◆ **WHAT TO DO**: Beneath this instruction is a listing. Transcribe from it only the stretch from the line with "V3: AC 230V (GND, W14) -> AC 120V (GND, W14)" through the line with "R7: none -> 82k (U4/V-, U4/out)", both end lines included, exactly as written.

◆ **EXERCISE DATA**:
--*--

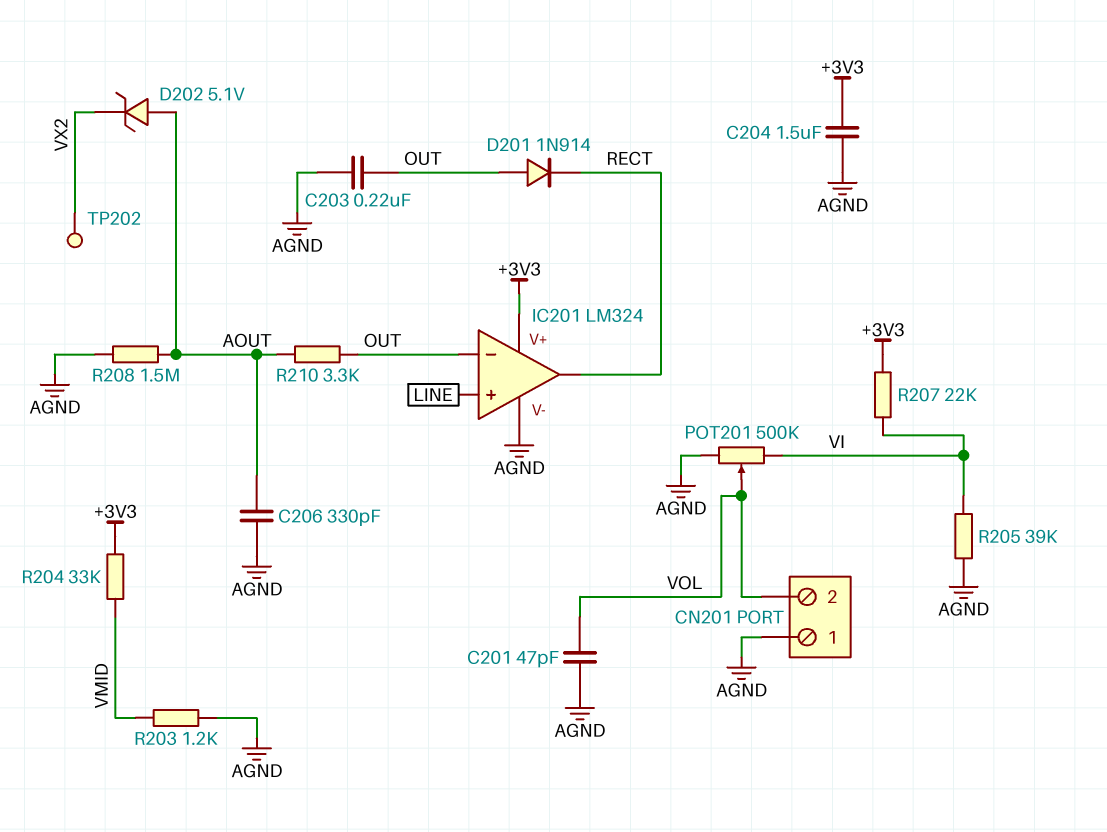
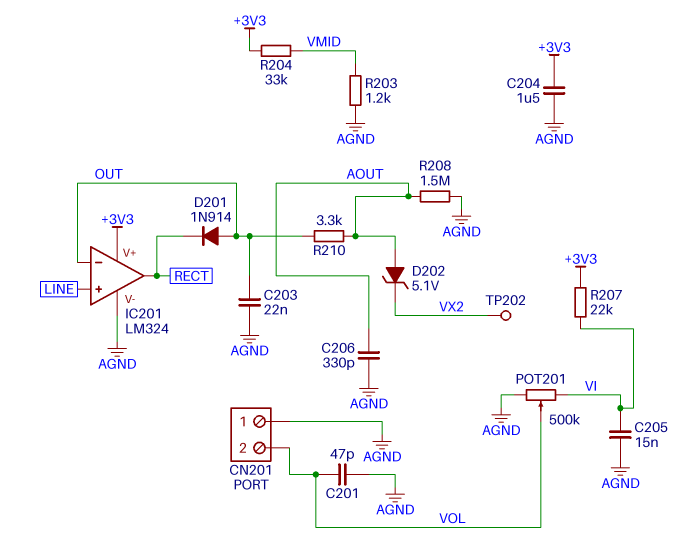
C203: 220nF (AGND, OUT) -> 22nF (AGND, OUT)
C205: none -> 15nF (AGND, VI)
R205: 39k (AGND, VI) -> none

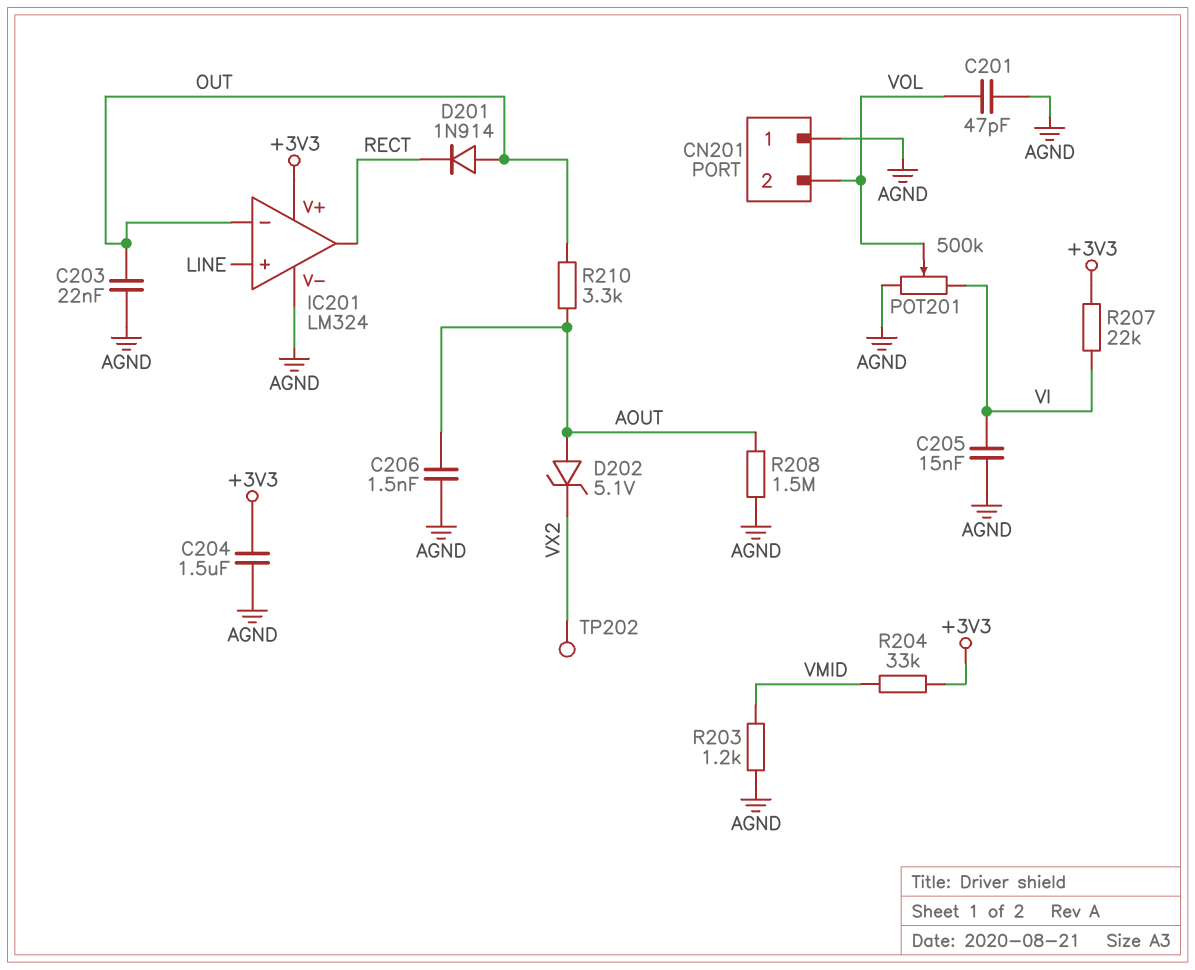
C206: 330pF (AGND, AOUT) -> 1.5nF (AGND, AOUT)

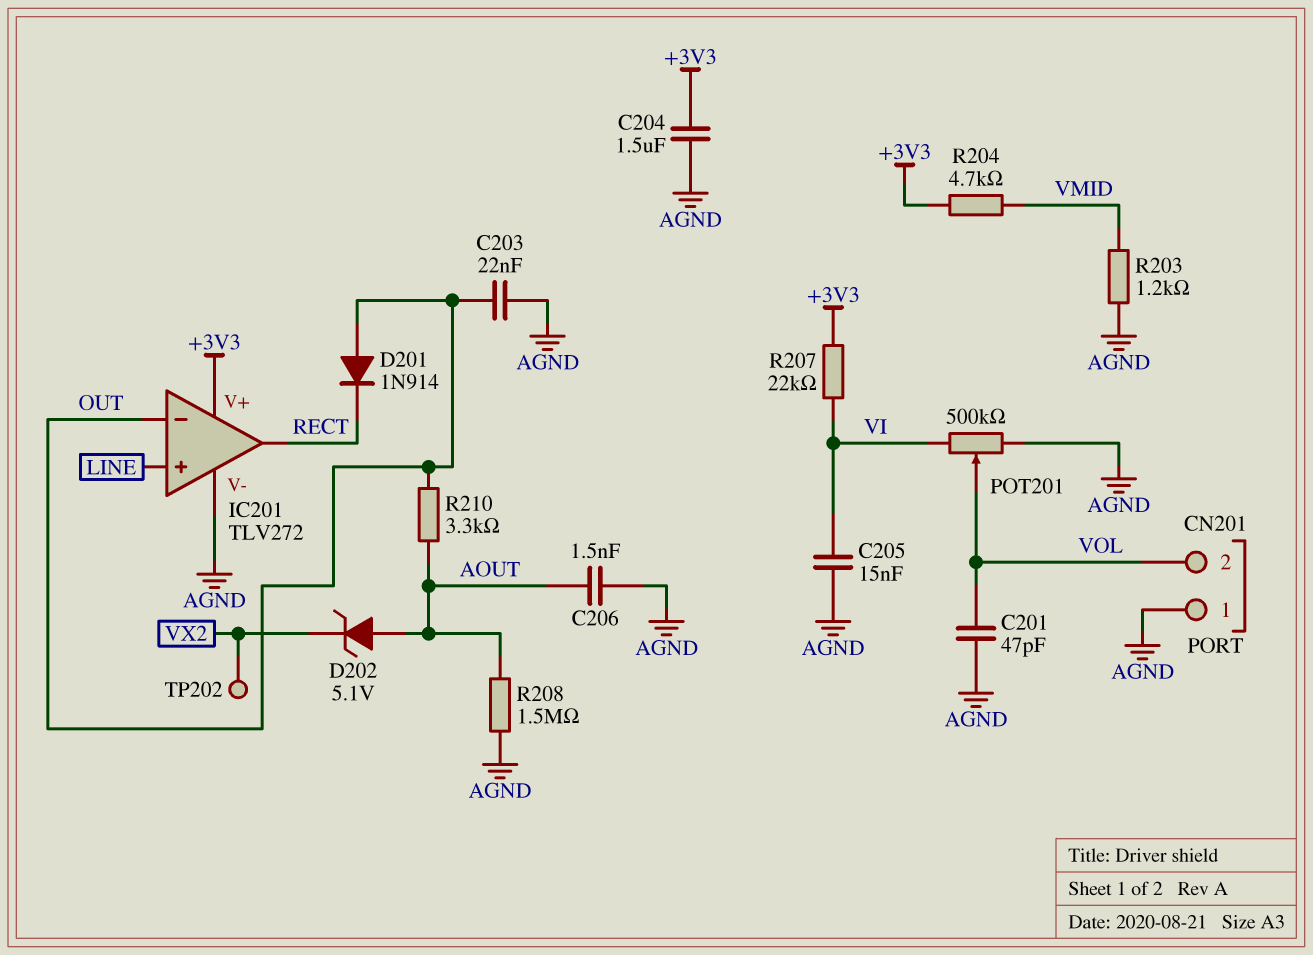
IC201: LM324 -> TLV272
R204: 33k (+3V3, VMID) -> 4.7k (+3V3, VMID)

--*--

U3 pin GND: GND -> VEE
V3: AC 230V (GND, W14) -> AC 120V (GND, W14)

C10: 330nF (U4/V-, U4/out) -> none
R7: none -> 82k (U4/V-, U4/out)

--*--

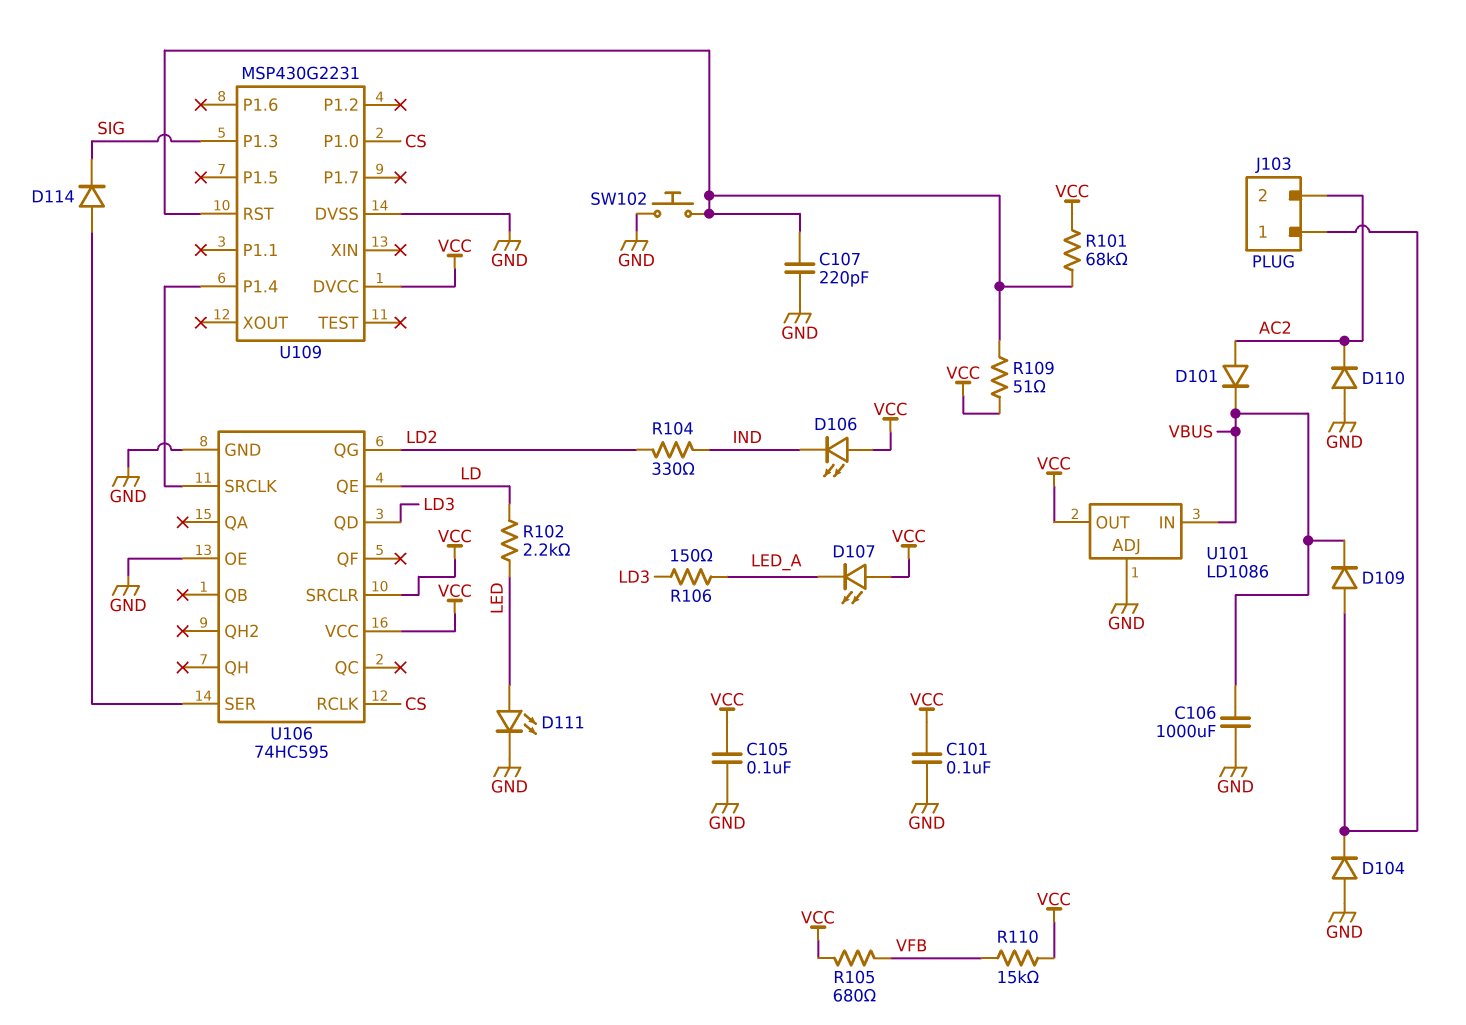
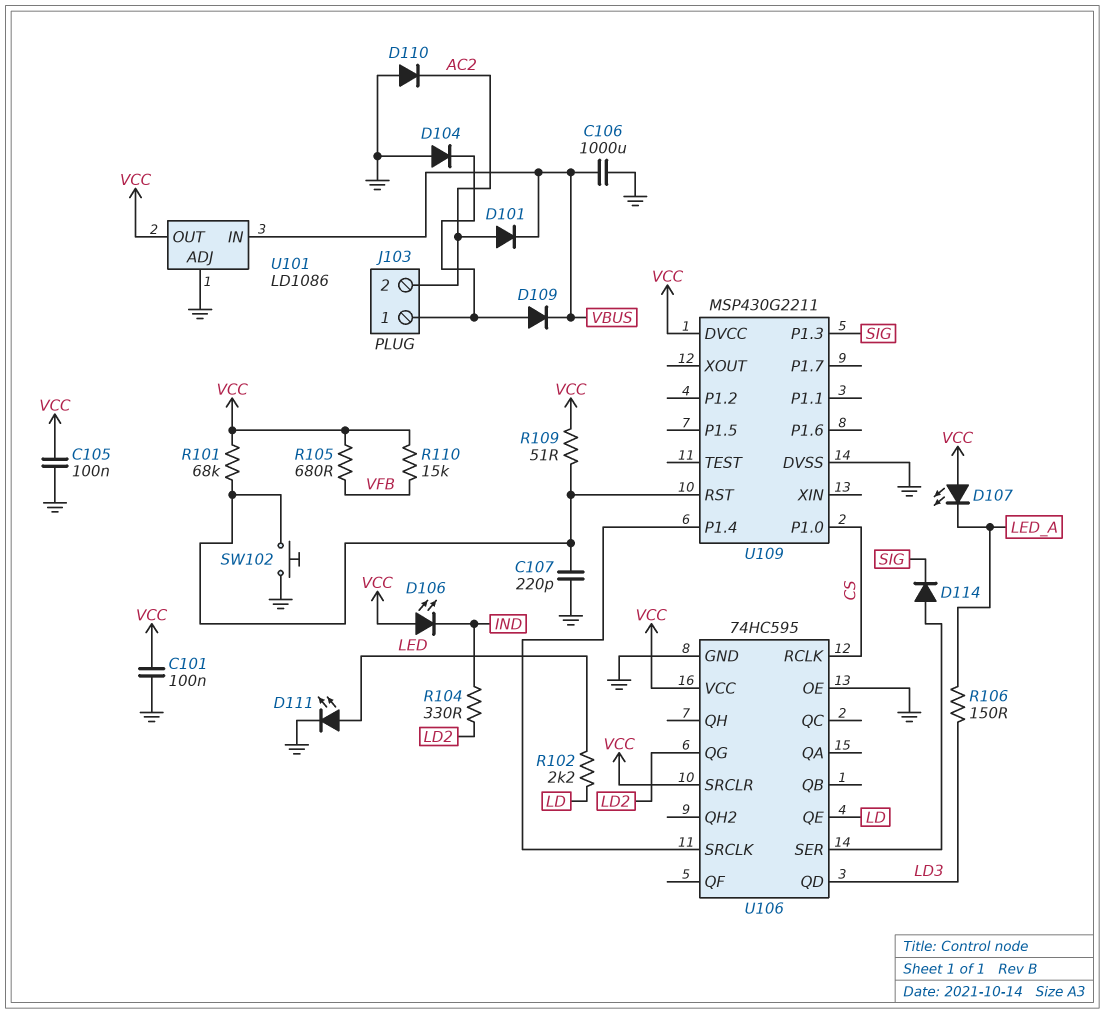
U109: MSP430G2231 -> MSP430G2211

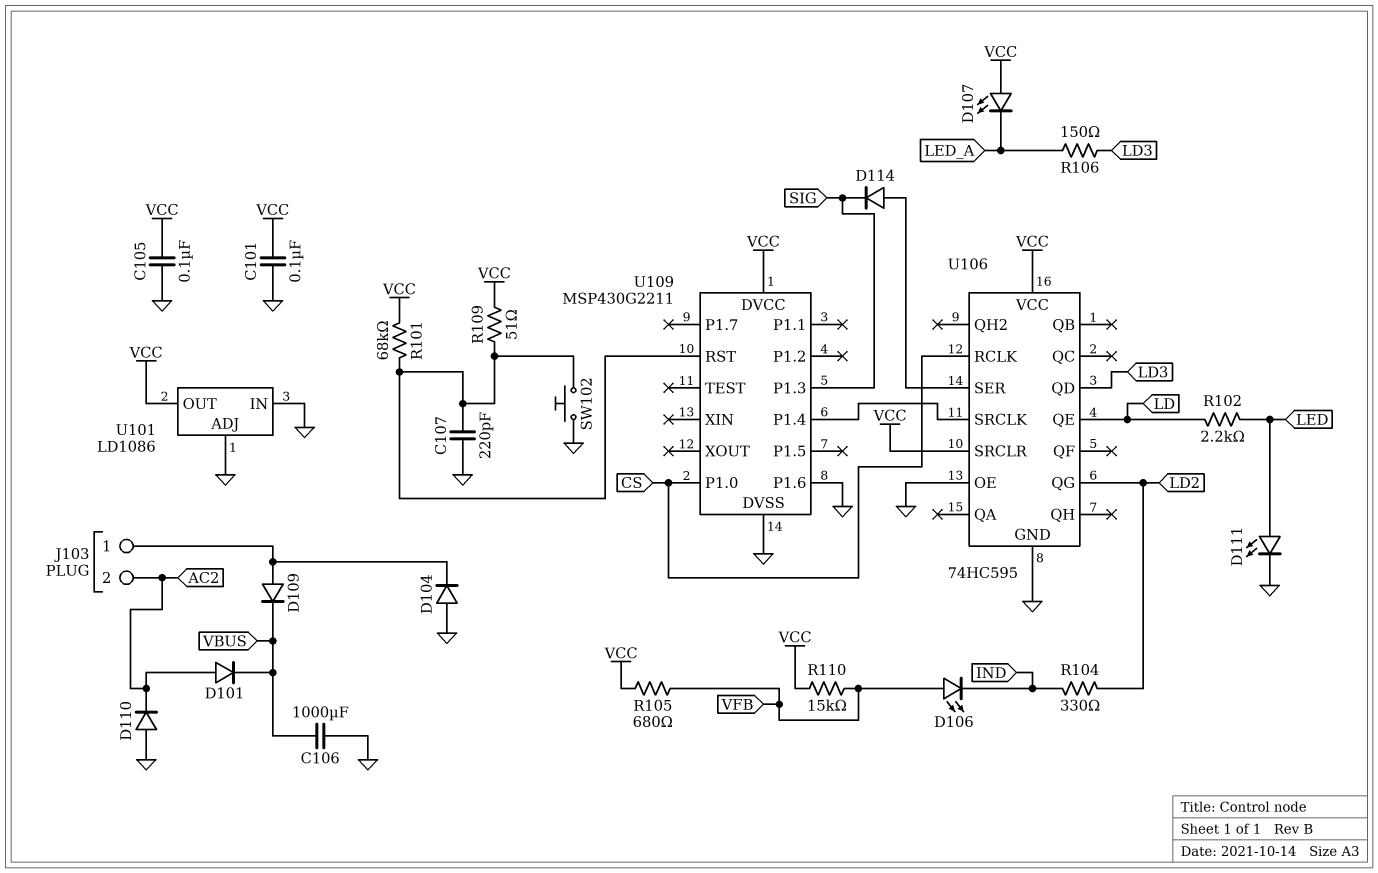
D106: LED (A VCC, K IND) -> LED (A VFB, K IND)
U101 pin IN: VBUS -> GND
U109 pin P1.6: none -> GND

--*--

◆ **ANSWER SPACE**:
V3: AC 230V (GND, W14) -> AC 120V (GND, W14)

C10: 330nF (U4/V-, U4/out) -> none
R7: none -> 82k (U4/V-, U4/out)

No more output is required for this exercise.